▼

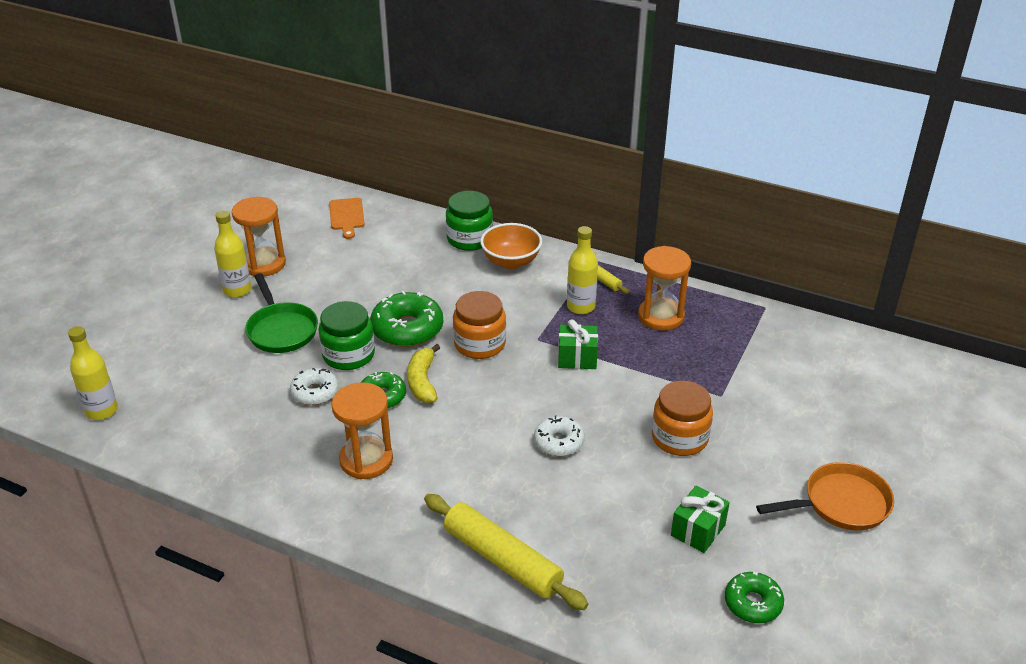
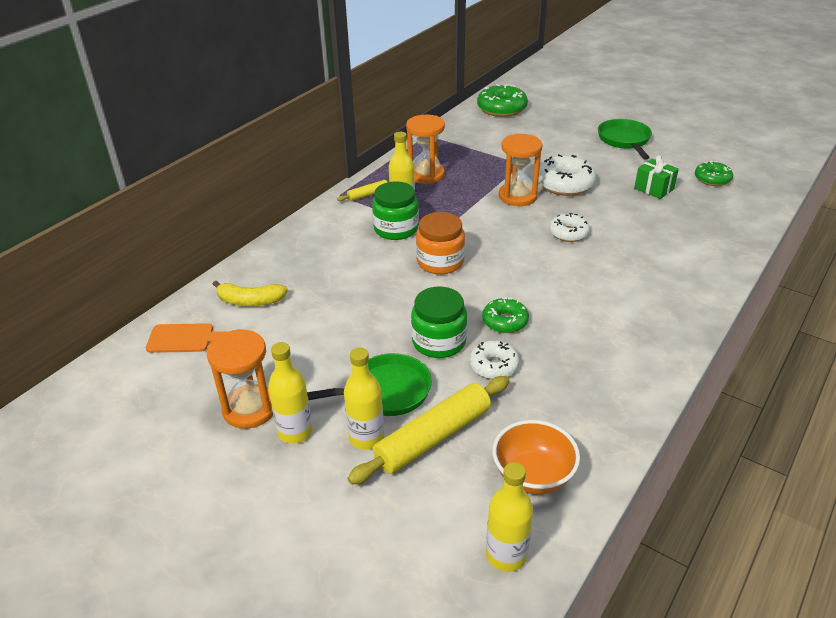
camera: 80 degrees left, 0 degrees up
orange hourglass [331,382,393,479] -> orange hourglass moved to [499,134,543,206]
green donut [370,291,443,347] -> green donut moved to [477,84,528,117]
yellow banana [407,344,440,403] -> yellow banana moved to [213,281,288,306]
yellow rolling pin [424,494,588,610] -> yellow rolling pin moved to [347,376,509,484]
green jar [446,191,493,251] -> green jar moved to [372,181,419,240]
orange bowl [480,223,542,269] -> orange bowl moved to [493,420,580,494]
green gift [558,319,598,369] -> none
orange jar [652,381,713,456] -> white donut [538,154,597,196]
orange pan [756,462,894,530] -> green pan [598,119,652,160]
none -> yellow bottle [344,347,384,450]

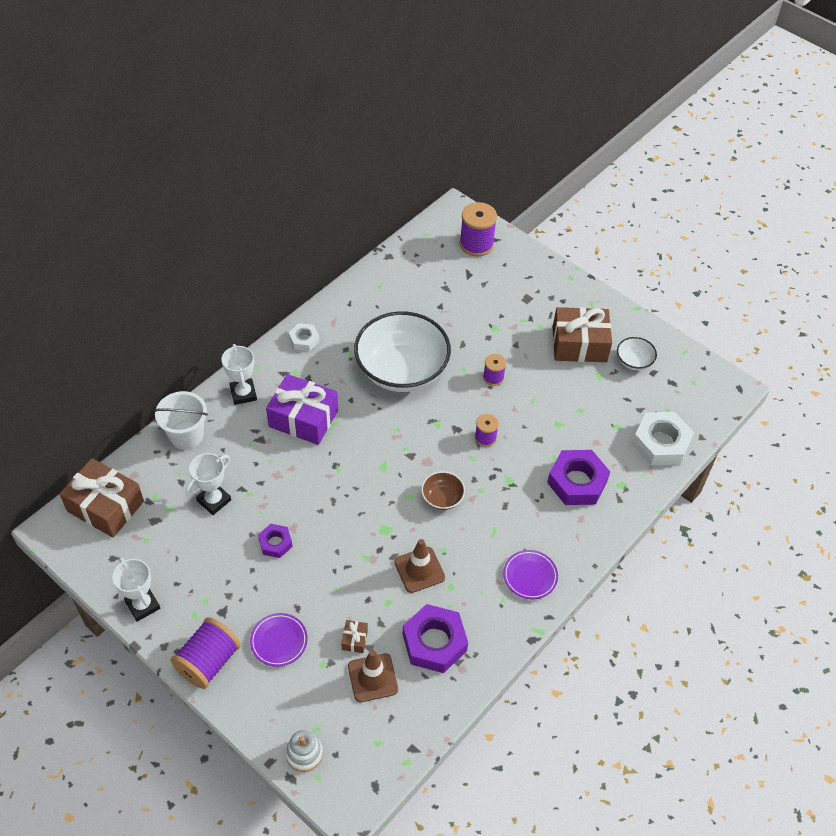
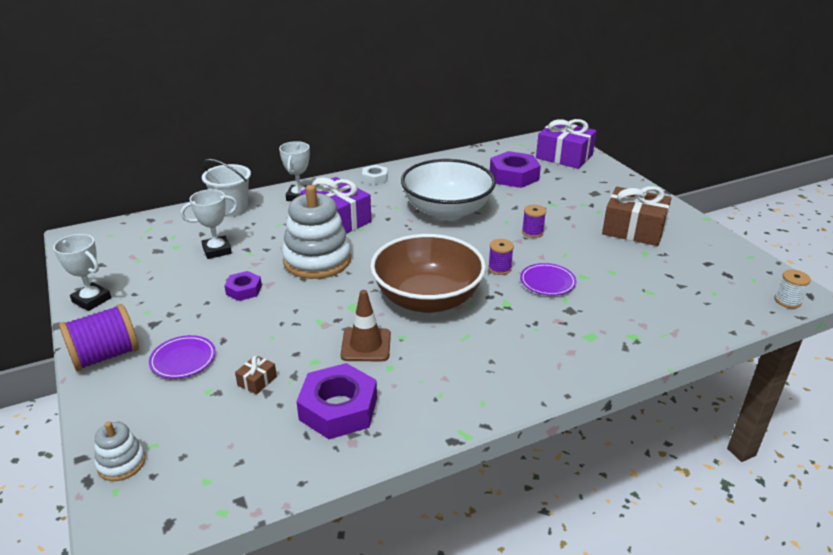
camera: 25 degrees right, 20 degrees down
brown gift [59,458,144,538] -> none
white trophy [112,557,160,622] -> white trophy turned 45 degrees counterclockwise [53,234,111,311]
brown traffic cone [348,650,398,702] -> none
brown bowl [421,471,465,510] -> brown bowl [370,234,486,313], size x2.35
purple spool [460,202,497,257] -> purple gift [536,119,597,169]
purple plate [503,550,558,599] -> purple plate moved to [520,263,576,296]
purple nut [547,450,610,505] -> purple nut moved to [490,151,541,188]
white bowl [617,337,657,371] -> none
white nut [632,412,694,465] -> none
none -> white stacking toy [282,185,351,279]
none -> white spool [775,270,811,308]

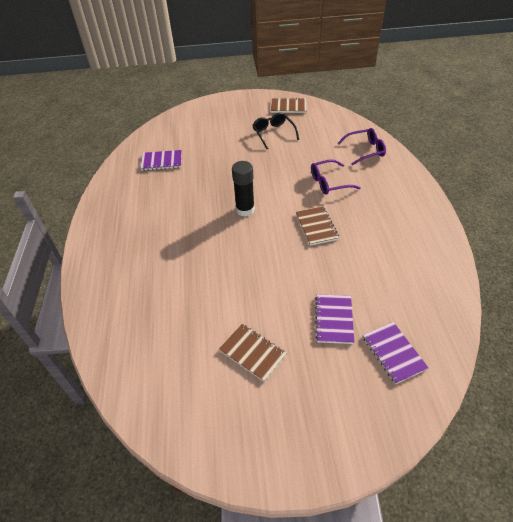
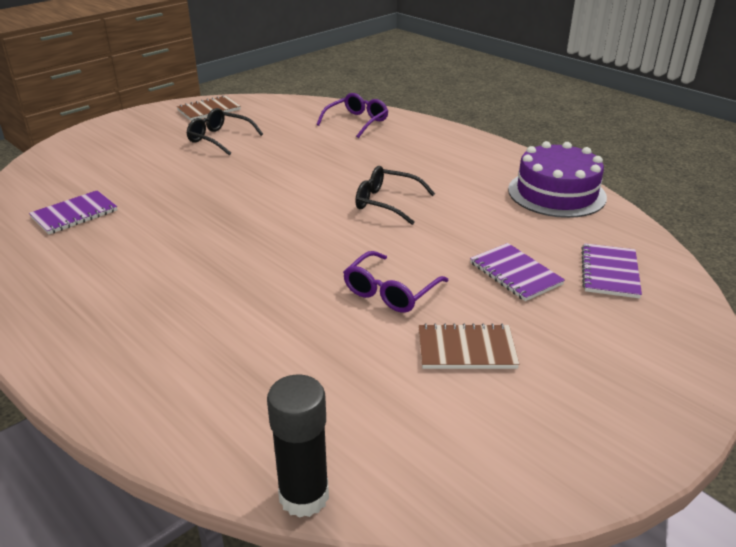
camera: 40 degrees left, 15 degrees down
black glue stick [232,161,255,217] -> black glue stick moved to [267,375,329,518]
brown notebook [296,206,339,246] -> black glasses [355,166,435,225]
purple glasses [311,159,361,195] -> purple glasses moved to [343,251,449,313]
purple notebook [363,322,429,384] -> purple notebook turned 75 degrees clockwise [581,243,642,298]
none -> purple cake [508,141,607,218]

▲

→ WORK REQUEST
Leave the images out and output the remaining material exactly as it stands.

→ RESULT OF THE TASK
camera: 80 degrees left, 0 degrees up
orange hourglass [331,382,393,479] -> orange hourglass moved to [499,134,543,206]
green donut [370,291,443,347] -> green donut moved to [477,84,528,117]
yellow banana [407,344,440,403] -> yellow banana moved to [213,281,288,306]
yellow rolling pin [424,494,588,610] -> yellow rolling pin moved to [347,376,509,484]
green jar [446,191,493,251] -> green jar moved to [372,181,419,240]
orange bowl [480,223,542,269] -> orange bowl moved to [493,420,580,494]
green gift [558,319,598,369] -> none
orange jar [652,381,713,456] -> white donut [538,154,597,196]
orange pan [756,462,894,530] -> green pan [598,119,652,160]
none -> yellow bottle [344,347,384,450]

camera: 25 degrees right, 20 degrees down
brown gift [59,458,144,538] -> none
white trophy [112,557,160,622] -> white trophy turned 45 degrees counterclockwise [53,234,111,311]
brown traffic cone [348,650,398,702] -> none
brown bowl [421,471,465,510] -> brown bowl [370,234,486,313], size x2.35
purple spool [460,202,497,257] -> purple gift [536,119,597,169]
purple plate [503,550,558,599] -> purple plate moved to [520,263,576,296]
purple nut [547,450,610,505] -> purple nut moved to [490,151,541,188]
white bowl [617,337,657,371] -> none
white nut [632,412,694,465] -> none
none -> white stacking toy [282,185,351,279]
none -> white spool [775,270,811,308]

camera: 40 degrees left, 15 degrees down
black glue stick [232,161,255,217] -> black glue stick moved to [267,375,329,518]
brown notebook [296,206,339,246] -> black glasses [355,166,435,225]
purple glasses [311,159,361,195] -> purple glasses moved to [343,251,449,313]
purple notebook [363,322,429,384] -> purple notebook turned 75 degrees clockwise [581,243,642,298]
none -> purple cake [508,141,607,218]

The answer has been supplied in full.